──────── Dataset ────────

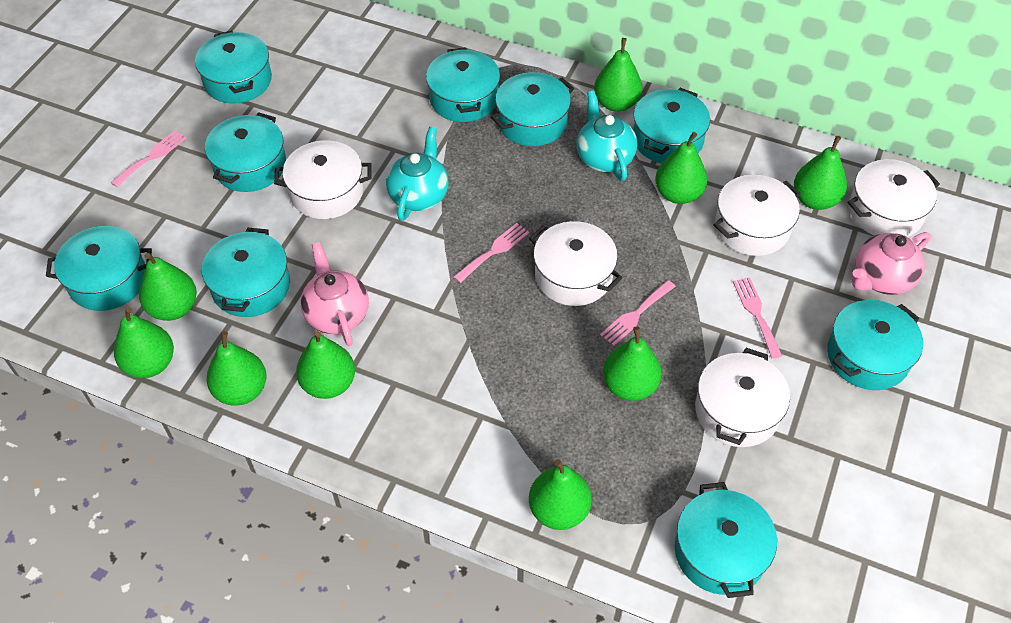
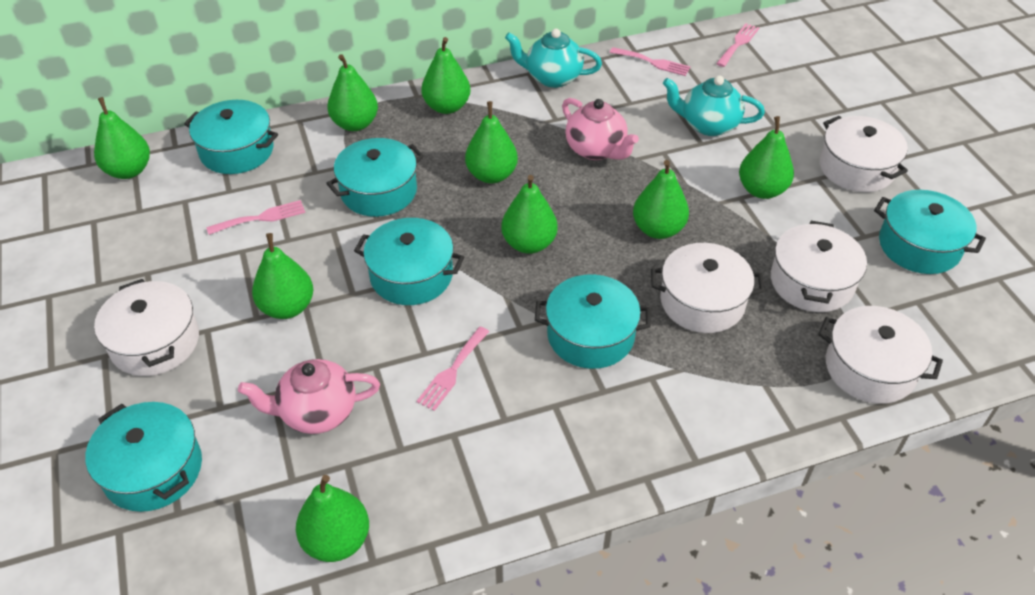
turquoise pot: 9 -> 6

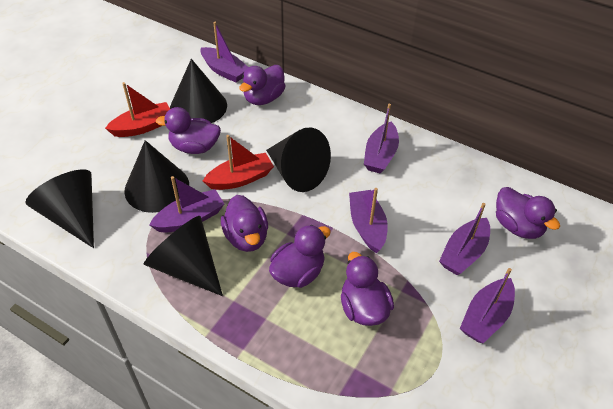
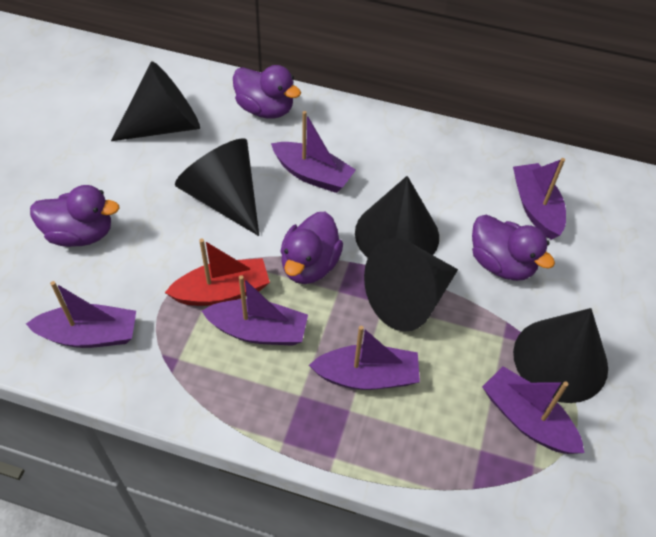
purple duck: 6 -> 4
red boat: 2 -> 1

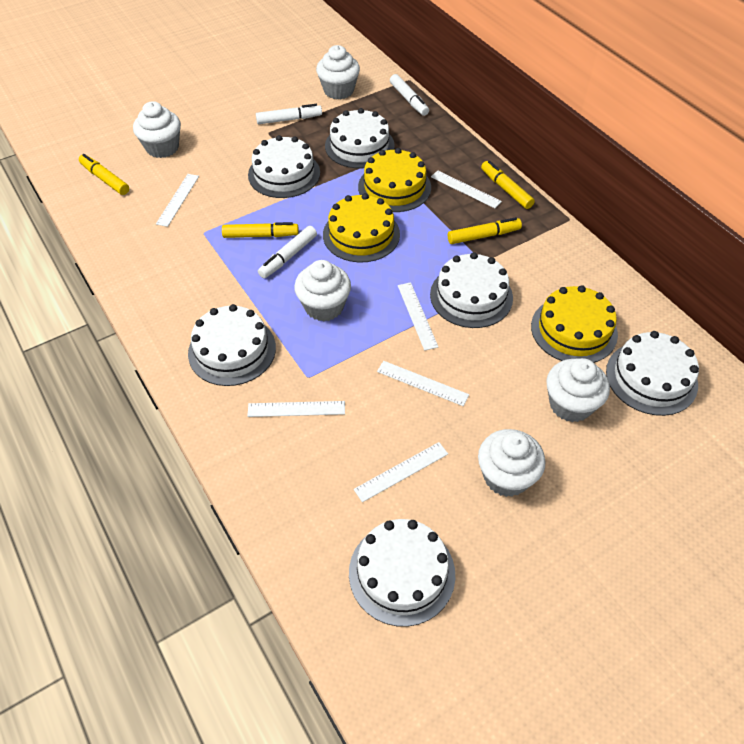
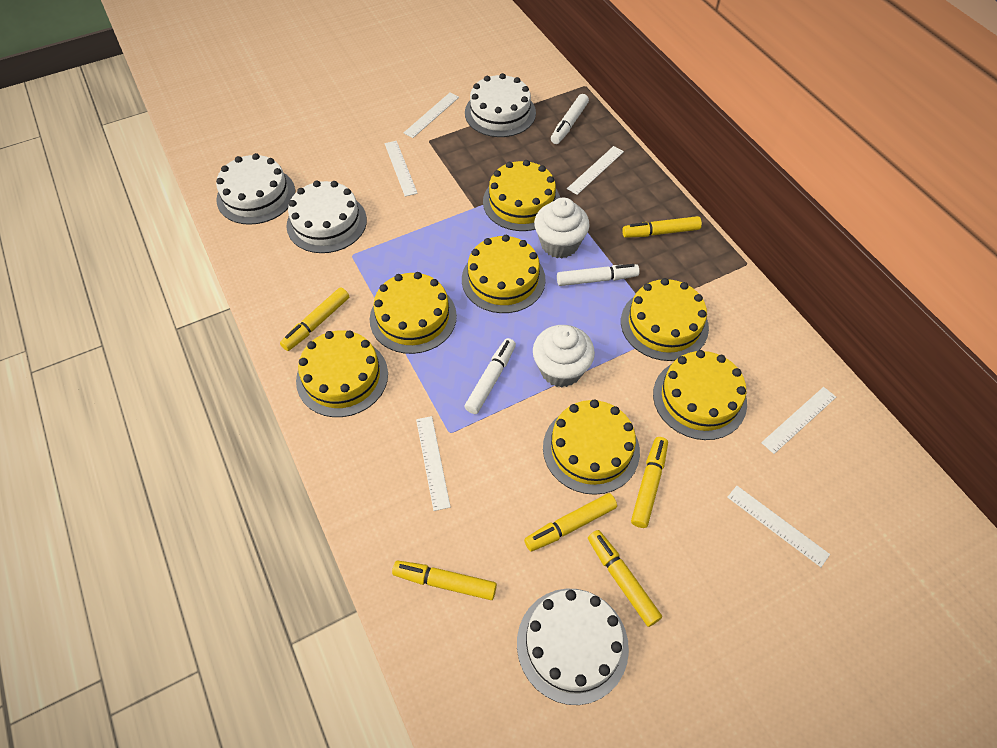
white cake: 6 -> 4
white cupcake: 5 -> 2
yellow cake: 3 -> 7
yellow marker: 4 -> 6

────────

- [Work instruction]:
An exact copy is needed of every line from the one holding "purple duck: 6 -> 4" to the end of the entries above, both ends kept and each picture dropped.

- [Solution to the problem]:
purple duck: 6 -> 4
red boat: 2 -> 1

white cake: 6 -> 4
white cupcake: 5 -> 2
yellow cake: 3 -> 7
yellow marker: 4 -> 6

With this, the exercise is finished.